## Work to be completed
Lay out the entries below as a Markdown table with two columns, Row and Line. Put each line's number under Row and the line itself under Line, leaving out any blank lines.

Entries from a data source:
____________________

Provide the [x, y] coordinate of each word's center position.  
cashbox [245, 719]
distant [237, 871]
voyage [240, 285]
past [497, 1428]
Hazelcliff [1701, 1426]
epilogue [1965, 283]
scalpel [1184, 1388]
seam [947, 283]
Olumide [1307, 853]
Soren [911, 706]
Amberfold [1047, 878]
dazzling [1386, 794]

____________________

## Response to the task
| Row | Line |
|---|---|
| 1 | Provide the [x, y] coordinate of each word's center position.   |
| 2 | cashbox [245, 719] |
| 3 | distant [237, 871] |
| 4 | voyage [240, 285] |
| 5 | past [497, 1428] |
| 6 | Hazelcliff [1701, 1426] |
| 7 | epilogue [1965, 283] |
| 8 | scalpel [1184, 1388] |
| 9 | seam [947, 283] |
| 10 | Olumide [1307, 853] |
| 11 | Soren [911, 706] |
| 12 | Amberfold [1047, 878] |
| 13 | dazzling [1386, 794] |